WHAT YOU WILL DO - Please reproduce the entries exactly as they appear below, but not the pictures.
-=-=-
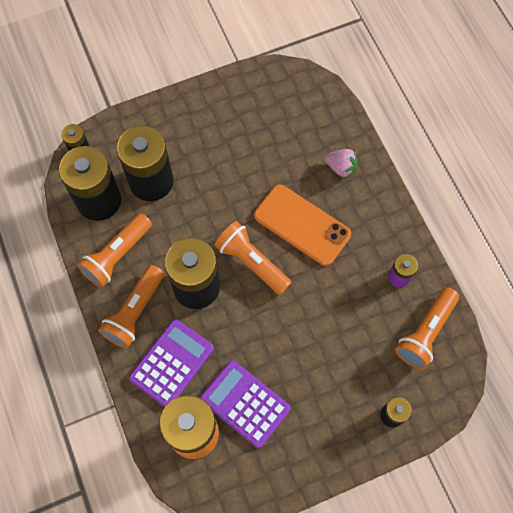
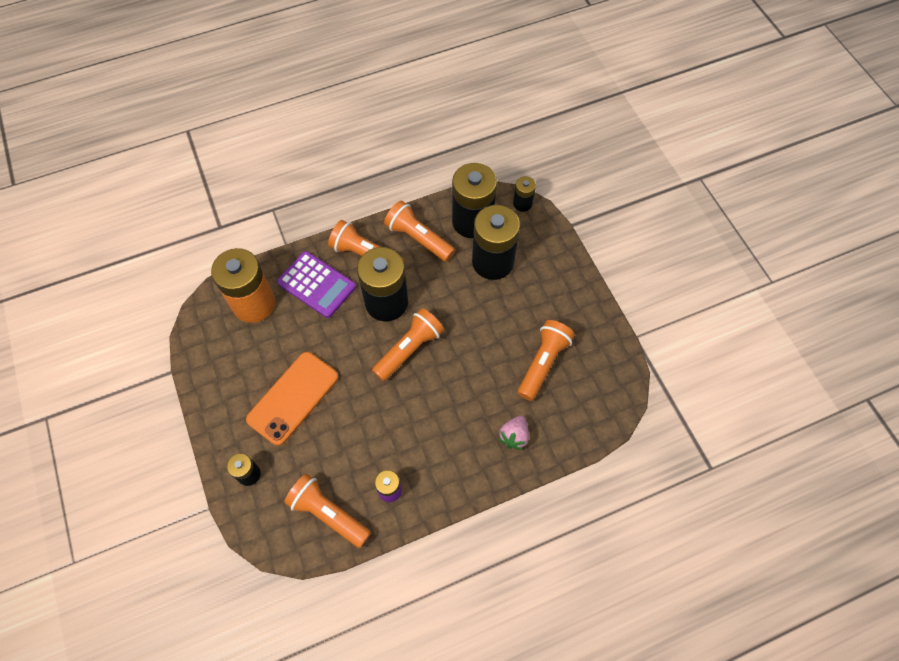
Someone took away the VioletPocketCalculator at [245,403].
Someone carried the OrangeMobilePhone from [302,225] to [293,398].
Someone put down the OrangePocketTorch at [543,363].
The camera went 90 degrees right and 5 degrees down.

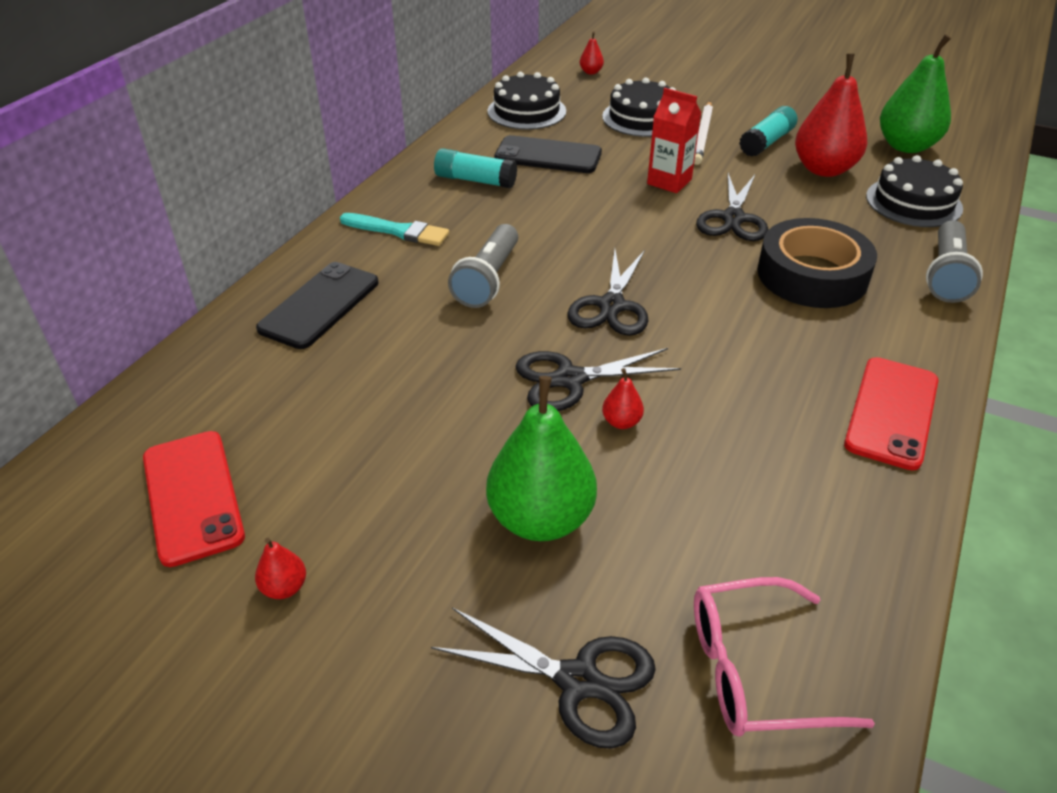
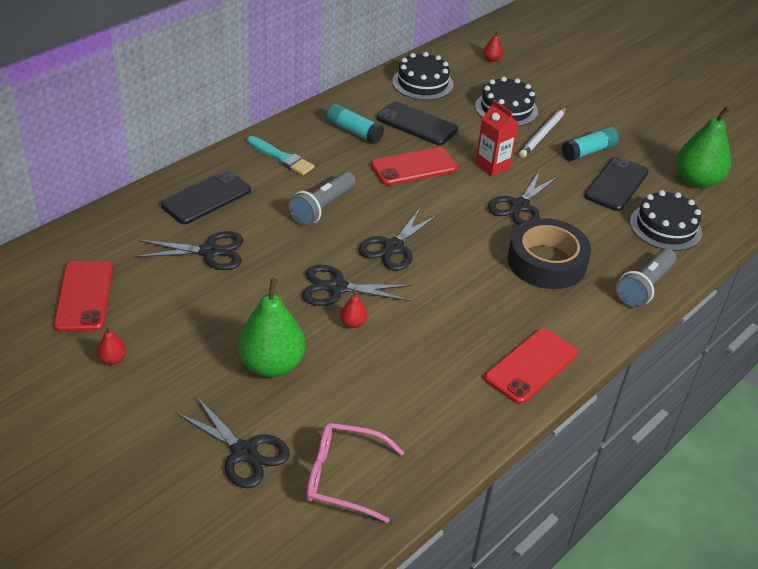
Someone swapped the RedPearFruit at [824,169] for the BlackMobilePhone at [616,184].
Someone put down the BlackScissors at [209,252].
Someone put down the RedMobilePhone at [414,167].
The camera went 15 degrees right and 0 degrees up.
-=-=-
TASK ANSWER -
Someone took away the VioletPocketCalculator at [245,403].
Someone carried the OrangeMobilePhone from [302,225] to [293,398].
Someone put down the OrangePocketTorch at [543,363].
The camera went 90 degrees right and 5 degrees down.

Someone swapped the RedPearFruit at [824,169] for the BlackMobilePhone at [616,184].
Someone put down the BlackScissors at [209,252].
Someone put down the RedMobilePhone at [414,167].
The camera went 15 degrees right and 0 degrees up.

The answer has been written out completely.